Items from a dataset
*** Begin section ***
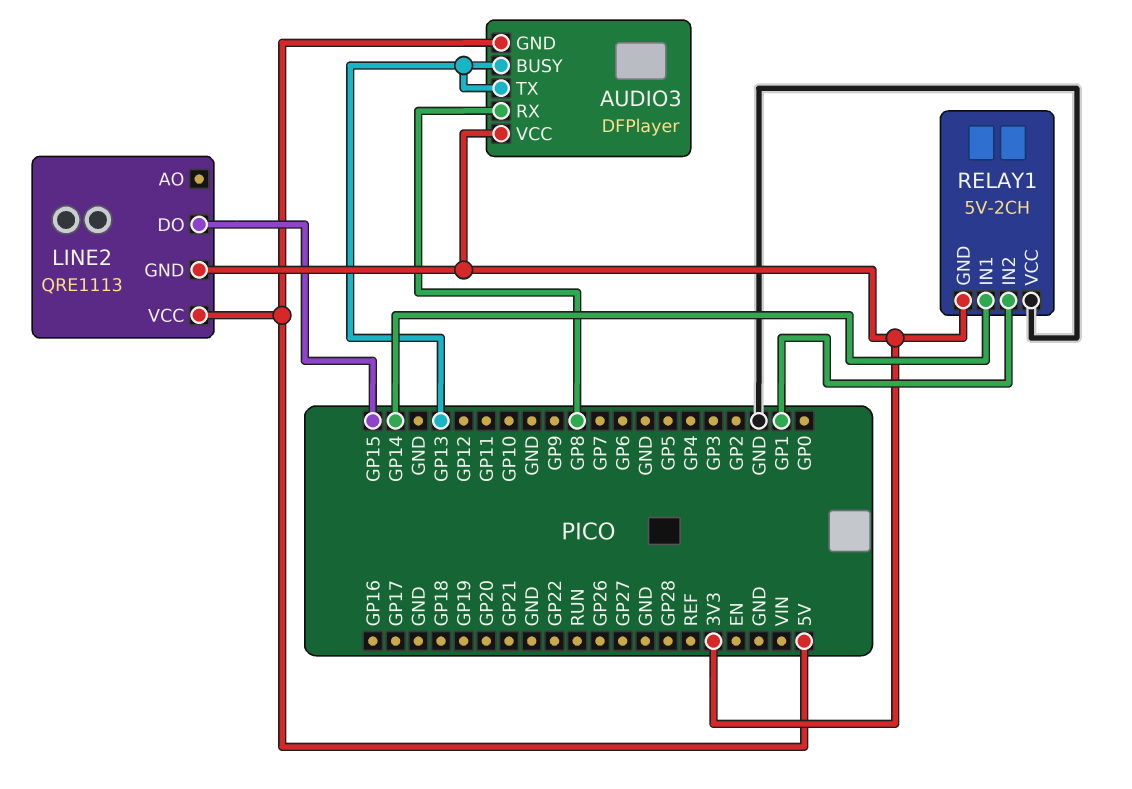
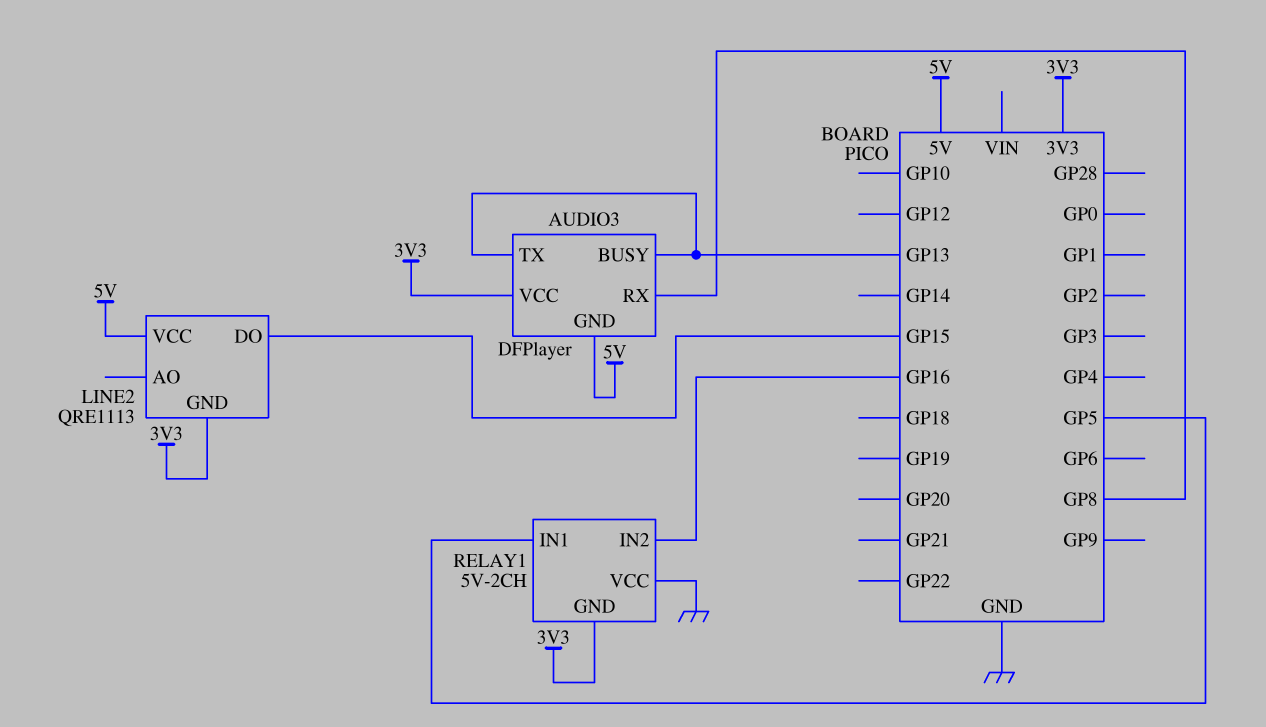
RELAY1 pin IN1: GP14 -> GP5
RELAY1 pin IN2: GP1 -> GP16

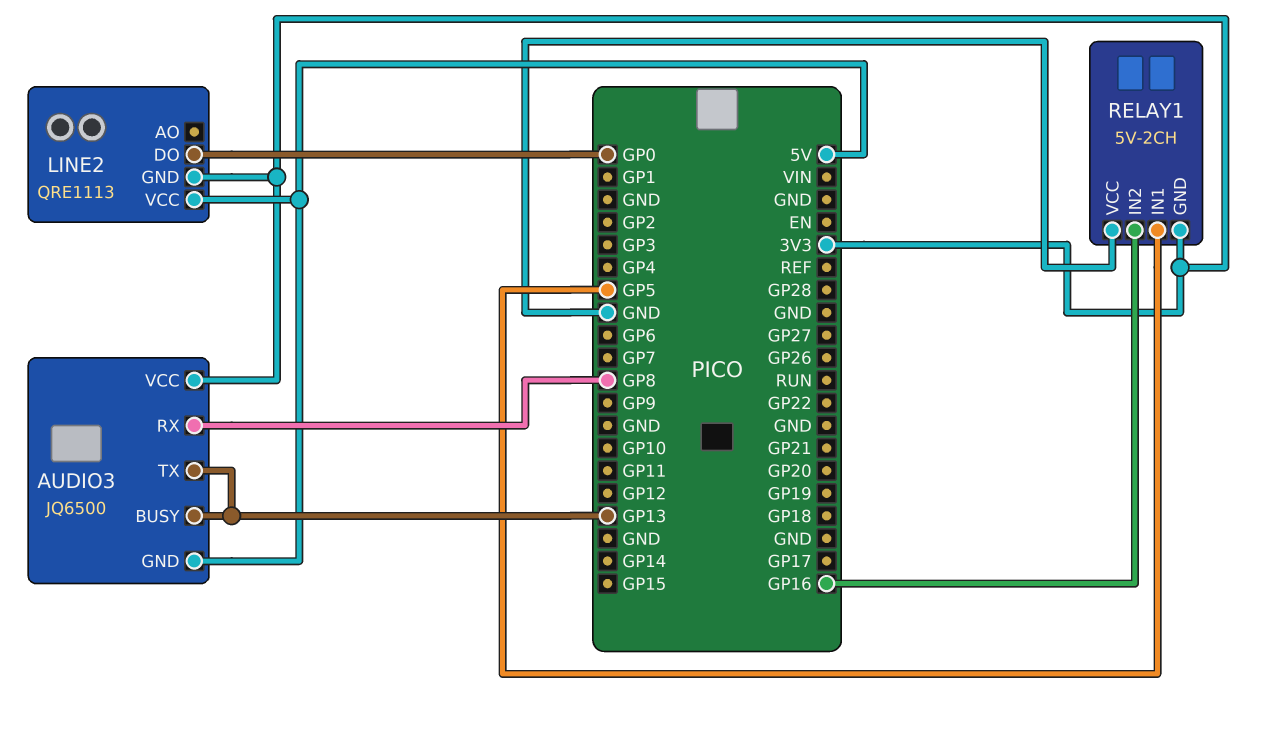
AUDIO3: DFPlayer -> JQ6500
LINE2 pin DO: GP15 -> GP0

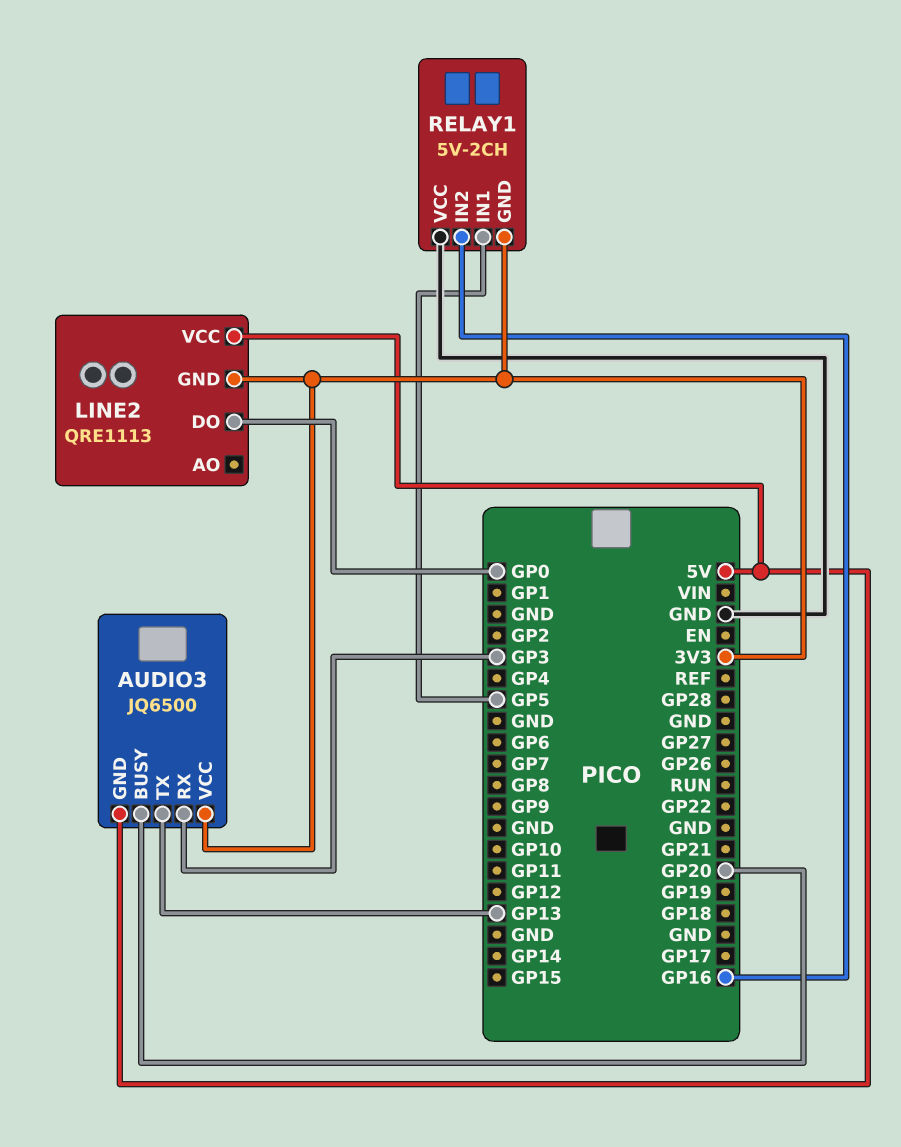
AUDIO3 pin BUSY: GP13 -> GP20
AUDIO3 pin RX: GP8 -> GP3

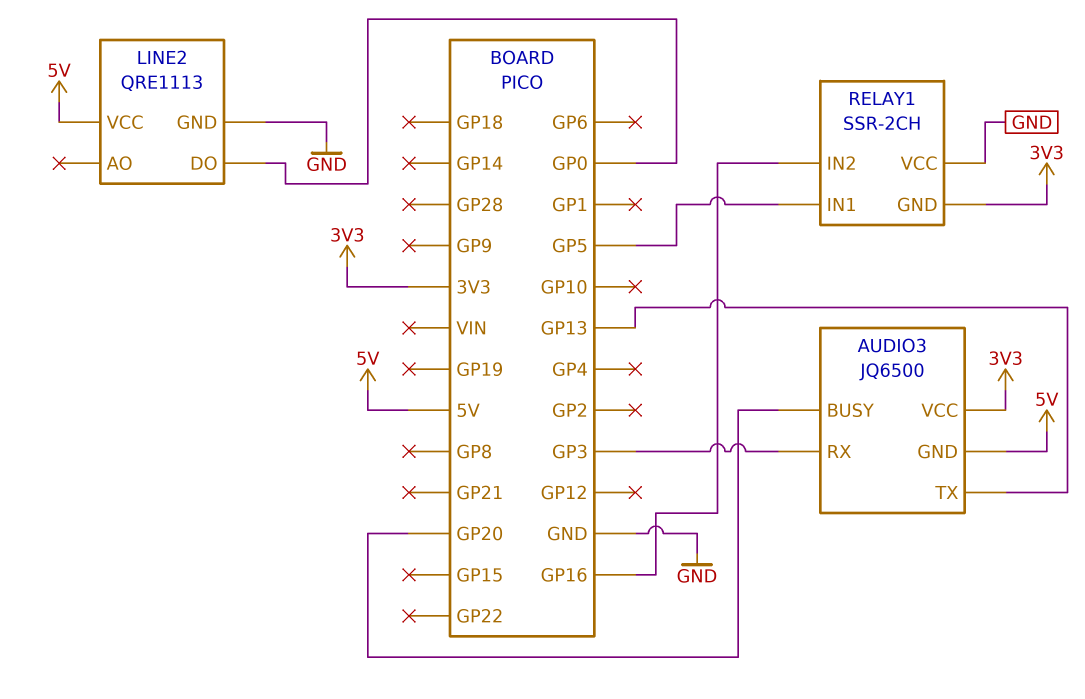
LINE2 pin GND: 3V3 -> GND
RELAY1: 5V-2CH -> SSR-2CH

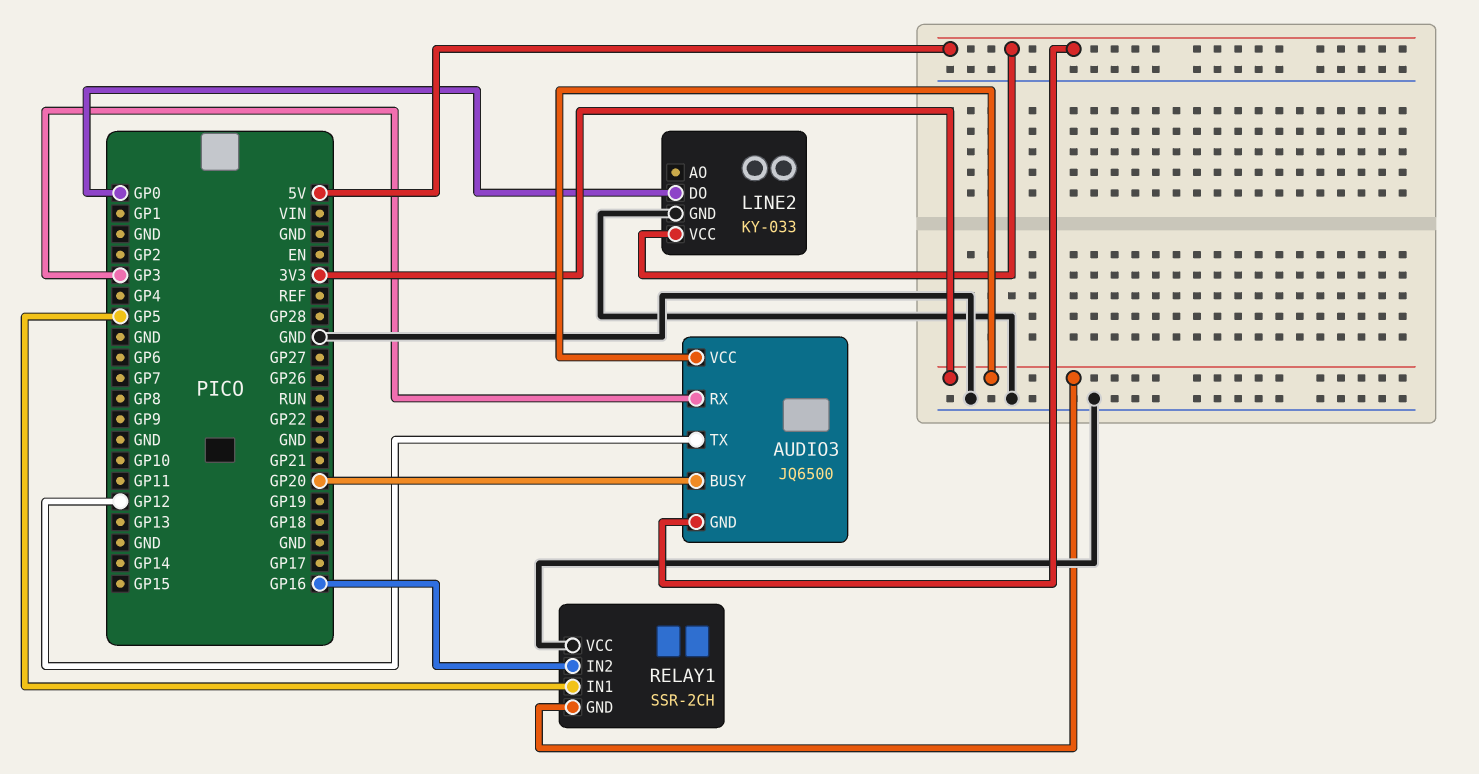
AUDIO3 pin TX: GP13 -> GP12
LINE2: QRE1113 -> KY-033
*** End section ***
• _WHAT IS REQUIRED_
The expected output is the full data above, reproduced exactly with no images.

• _WRITTEN RESPONSE_
RELAY1 pin IN1: GP14 -> GP5
RELAY1 pin IN2: GP1 -> GP16

AUDIO3: DFPlayer -> JQ6500
LINE2 pin DO: GP15 -> GP0

AUDIO3 pin BUSY: GP13 -> GP20
AUDIO3 pin RX: GP8 -> GP3

LINE2 pin GND: 3V3 -> GND
RELAY1: 5V-2CH -> SSR-2CH

AUDIO3 pin TX: GP13 -> GP12
LINE2: QRE1113 -> KY-033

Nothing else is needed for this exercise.